Reproduce the data that follows precisely.
**********
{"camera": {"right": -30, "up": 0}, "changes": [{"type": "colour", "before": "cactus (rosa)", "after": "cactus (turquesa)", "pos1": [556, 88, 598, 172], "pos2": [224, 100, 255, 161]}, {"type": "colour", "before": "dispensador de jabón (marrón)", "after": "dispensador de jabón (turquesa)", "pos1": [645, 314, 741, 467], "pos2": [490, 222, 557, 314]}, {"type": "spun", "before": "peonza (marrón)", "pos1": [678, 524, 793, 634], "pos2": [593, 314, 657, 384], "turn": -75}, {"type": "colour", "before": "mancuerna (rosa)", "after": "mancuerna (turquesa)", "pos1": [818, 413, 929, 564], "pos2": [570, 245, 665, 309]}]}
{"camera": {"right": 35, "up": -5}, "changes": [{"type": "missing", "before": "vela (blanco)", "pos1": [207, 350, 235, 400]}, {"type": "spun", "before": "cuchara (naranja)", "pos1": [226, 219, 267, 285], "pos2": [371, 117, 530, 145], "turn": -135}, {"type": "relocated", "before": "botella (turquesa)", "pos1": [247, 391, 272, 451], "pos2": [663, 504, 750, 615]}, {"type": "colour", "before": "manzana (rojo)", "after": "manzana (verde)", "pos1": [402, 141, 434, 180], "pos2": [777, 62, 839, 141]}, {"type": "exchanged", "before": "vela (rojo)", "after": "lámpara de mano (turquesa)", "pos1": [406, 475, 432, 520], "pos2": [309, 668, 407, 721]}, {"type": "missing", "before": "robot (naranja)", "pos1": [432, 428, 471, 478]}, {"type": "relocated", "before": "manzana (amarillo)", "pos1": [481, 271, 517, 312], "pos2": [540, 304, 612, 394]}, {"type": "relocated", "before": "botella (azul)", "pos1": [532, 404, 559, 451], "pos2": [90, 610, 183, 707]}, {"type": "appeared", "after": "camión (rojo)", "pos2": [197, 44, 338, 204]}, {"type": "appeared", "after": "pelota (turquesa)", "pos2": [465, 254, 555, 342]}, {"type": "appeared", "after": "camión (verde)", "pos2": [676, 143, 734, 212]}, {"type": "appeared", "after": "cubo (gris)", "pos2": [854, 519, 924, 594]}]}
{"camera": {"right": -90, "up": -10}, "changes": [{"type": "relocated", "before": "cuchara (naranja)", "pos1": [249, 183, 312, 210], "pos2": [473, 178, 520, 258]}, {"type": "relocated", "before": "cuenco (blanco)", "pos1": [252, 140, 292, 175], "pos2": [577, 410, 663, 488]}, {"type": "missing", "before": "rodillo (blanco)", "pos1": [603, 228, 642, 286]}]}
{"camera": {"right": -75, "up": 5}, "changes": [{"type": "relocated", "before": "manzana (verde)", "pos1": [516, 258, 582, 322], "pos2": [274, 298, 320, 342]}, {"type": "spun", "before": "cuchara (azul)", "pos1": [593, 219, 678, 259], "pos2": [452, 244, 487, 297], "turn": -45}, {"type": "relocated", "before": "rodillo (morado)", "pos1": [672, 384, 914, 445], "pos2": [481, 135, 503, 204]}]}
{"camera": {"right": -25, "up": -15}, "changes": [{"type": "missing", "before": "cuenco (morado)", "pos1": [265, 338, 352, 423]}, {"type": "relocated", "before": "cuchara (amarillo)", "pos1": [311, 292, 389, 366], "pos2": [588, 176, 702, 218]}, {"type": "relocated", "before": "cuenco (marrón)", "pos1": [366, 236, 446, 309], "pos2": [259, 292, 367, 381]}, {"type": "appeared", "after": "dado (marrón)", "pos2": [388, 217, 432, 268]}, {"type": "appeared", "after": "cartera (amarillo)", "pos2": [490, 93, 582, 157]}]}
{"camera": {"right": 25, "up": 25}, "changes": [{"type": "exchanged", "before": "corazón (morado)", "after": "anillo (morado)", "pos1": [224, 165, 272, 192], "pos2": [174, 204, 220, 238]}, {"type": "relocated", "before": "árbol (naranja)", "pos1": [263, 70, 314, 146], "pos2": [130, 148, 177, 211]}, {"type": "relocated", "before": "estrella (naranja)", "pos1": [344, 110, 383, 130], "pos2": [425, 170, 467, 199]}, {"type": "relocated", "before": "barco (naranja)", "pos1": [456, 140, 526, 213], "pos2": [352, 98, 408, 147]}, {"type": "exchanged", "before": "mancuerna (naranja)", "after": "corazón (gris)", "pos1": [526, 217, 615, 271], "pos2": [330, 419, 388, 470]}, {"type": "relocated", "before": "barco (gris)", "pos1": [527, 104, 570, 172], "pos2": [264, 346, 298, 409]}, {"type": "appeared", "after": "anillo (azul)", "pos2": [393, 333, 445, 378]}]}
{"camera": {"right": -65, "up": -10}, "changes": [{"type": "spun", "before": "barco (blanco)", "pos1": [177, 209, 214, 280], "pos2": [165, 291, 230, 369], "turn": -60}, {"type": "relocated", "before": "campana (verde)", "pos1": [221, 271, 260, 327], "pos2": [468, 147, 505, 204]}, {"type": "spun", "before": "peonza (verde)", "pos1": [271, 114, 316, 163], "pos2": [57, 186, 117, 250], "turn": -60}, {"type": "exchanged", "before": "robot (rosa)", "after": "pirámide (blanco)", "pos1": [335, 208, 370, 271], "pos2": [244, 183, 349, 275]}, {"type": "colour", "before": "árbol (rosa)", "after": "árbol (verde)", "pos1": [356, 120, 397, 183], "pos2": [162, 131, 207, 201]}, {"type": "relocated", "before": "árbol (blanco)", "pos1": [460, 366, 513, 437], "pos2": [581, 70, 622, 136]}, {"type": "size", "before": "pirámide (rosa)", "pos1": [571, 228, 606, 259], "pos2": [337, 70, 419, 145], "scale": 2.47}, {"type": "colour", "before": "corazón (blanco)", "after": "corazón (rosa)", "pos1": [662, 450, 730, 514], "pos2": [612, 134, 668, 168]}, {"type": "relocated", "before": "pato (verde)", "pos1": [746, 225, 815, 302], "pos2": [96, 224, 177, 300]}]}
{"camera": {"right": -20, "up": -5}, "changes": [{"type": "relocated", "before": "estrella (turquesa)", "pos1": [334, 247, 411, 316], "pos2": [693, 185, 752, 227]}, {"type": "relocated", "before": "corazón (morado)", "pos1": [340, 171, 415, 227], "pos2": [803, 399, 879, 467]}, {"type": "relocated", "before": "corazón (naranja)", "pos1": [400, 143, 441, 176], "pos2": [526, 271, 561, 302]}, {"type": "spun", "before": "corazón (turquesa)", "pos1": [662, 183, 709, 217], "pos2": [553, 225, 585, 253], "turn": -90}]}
**********
* _Task output_:
{"camera": {"right": -30, "up": 0}, "changes": [{"type": "colour", "before": "cactus (rosa)", "after": "cactus (turquesa)", "pos1": [556, 88, 598, 172], "pos2": [224, 100, 255, 161]}, {"type": "colour", "before": "dispensador de jabón (marrón)", "after": "dispensador de jabón (turquesa)", "pos1": [645, 314, 741, 467], "pos2": [490, 222, 557, 314]}, {"type": "spun", "before": "peonza (marrón)", "pos1": [678, 524, 793, 634], "pos2": [593, 314, 657, 384], "turn": -75}, {"type": "colour", "before": "mancuerna (rosa)", "after": "mancuerna (turquesa)", "pos1": [818, 413, 929, 564], "pos2": [570, 245, 665, 309]}]}
{"camera": {"right": 35, "up": -5}, "changes": [{"type": "missing", "before": "vela (blanco)", "pos1": [207, 350, 235, 400]}, {"type": "spun", "before": "cuchara (naranja)", "pos1": [226, 219, 267, 285], "pos2": [371, 117, 530, 145], "turn": -135}, {"type": "relocated", "before": "botella (turquesa)", "pos1": [247, 391, 272, 451], "pos2": [663, 504, 750, 615]}, {"type": "colour", "before": "manzana (rojo)", "after": "manzana (verde)", "pos1": [402, 141, 434, 180], "pos2": [777, 62, 839, 141]}, {"type": "exchanged", "before": "vela (rojo)", "after": "lámpara de mano (turquesa)", "pos1": [406, 475, 432, 520], "pos2": [309, 668, 407, 721]}, {"type": "missing", "before": "robot (naranja)", "pos1": [432, 428, 471, 478]}, {"type": "relocated", "before": "manzana (amarillo)", "pos1": [481, 271, 517, 312], "pos2": [540, 304, 612, 394]}, {"type": "relocated", "before": "botella (azul)", "pos1": [532, 404, 559, 451], "pos2": [90, 610, 183, 707]}, {"type": "appeared", "after": "camión (rojo)", "pos2": [197, 44, 338, 204]}, {"type": "appeared", "after": "pelota (turquesa)", "pos2": [465, 254, 555, 342]}, {"type": "appeared", "after": "camión (verde)", "pos2": [676, 143, 734, 212]}, {"type": "appeared", "after": "cubo (gris)", "pos2": [854, 519, 924, 594]}]}
{"camera": {"right": -90, "up": -10}, "changes": [{"type": "relocated", "before": "cuchara (naranja)", "pos1": [249, 183, 312, 210], "pos2": [473, 178, 520, 258]}, {"type": "relocated", "before": "cuenco (blanco)", "pos1": [252, 140, 292, 175], "pos2": [577, 410, 663, 488]}, {"type": "missing", "before": "rodillo (blanco)", "pos1": [603, 228, 642, 286]}]}
{"camera": {"right": -75, "up": 5}, "changes": [{"type": "relocated", "before": "manzana (verde)", "pos1": [516, 258, 582, 322], "pos2": [274, 298, 320, 342]}, {"type": "spun", "before": "cuchara (azul)", "pos1": [593, 219, 678, 259], "pos2": [452, 244, 487, 297], "turn": -45}, {"type": "relocated", "before": "rodillo (morado)", "pos1": [672, 384, 914, 445], "pos2": [481, 135, 503, 204]}]}
{"camera": {"right": -25, "up": -15}, "changes": [{"type": "missing", "before": "cuenco (morado)", "pos1": [265, 338, 352, 423]}, {"type": "relocated", "before": "cuchara (amarillo)", "pos1": [311, 292, 389, 366], "pos2": [588, 176, 702, 218]}, {"type": "relocated", "before": "cuenco (marrón)", "pos1": [366, 236, 446, 309], "pos2": [259, 292, 367, 381]}, {"type": "appeared", "after": "dado (marrón)", "pos2": [388, 217, 432, 268]}, {"type": "appeared", "after": "cartera (amarillo)", "pos2": [490, 93, 582, 157]}]}
{"camera": {"right": 25, "up": 25}, "changes": [{"type": "exchanged", "before": "corazón (morado)", "after": "anillo (morado)", "pos1": [224, 165, 272, 192], "pos2": [174, 204, 220, 238]}, {"type": "relocated", "before": "árbol (naranja)", "pos1": [263, 70, 314, 146], "pos2": [130, 148, 177, 211]}, {"type": "relocated", "before": "estrella (naranja)", "pos1": [344, 110, 383, 130], "pos2": [425, 170, 467, 199]}, {"type": "relocated", "before": "barco (naranja)", "pos1": [456, 140, 526, 213], "pos2": [352, 98, 408, 147]}, {"type": "exchanged", "before": "mancuerna (naranja)", "after": "corazón (gris)", "pos1": [526, 217, 615, 271], "pos2": [330, 419, 388, 470]}, {"type": "relocated", "before": "barco (gris)", "pos1": [527, 104, 570, 172], "pos2": [264, 346, 298, 409]}, {"type": "appeared", "after": "anillo (azul)", "pos2": [393, 333, 445, 378]}]}
{"camera": {"right": -65, "up": -10}, "changes": [{"type": "spun", "before": "barco (blanco)", "pos1": [177, 209, 214, 280], "pos2": [165, 291, 230, 369], "turn": -60}, {"type": "relocated", "before": "campana (verde)", "pos1": [221, 271, 260, 327], "pos2": [468, 147, 505, 204]}, {"type": "spun", "before": "peonza (verde)", "pos1": [271, 114, 316, 163], "pos2": [57, 186, 117, 250], "turn": -60}, {"type": "exchanged", "before": "robot (rosa)", "after": "pirámide (blanco)", "pos1": [335, 208, 370, 271], "pos2": [244, 183, 349, 275]}, {"type": "colour", "before": "árbol (rosa)", "after": "árbol (verde)", "pos1": [356, 120, 397, 183], "pos2": [162, 131, 207, 201]}, {"type": "relocated", "before": "árbol (blanco)", "pos1": [460, 366, 513, 437], "pos2": [581, 70, 622, 136]}, {"type": "size", "before": "pirámide (rosa)", "pos1": [571, 228, 606, 259], "pos2": [337, 70, 419, 145], "scale": 2.47}, {"type": "colour", "before": "corazón (blanco)", "after": "corazón (rosa)", "pos1": [662, 450, 730, 514], "pos2": [612, 134, 668, 168]}, {"type": "relocated", "before": "pato (verde)", "pos1": [746, 225, 815, 302], "pos2": [96, 224, 177, 300]}]}
{"camera": {"right": -20, "up": -5}, "changes": [{"type": "relocated", "before": "estrella (turquesa)", "pos1": [334, 247, 411, 316], "pos2": [693, 185, 752, 227]}, {"type": "relocated", "before": "corazón (morado)", "pos1": [340, 171, 415, 227], "pos2": [803, 399, 879, 467]}, {"type": "relocated", "before": "corazón (naranja)", "pos1": [400, 143, 441, 176], "pos2": [526, 271, 561, 302]}, {"type": "spun", "before": "corazón (turquesa)", "pos1": [662, 183, 709, 217], "pos2": [553, 225, 585, 253], "turn": -90}]}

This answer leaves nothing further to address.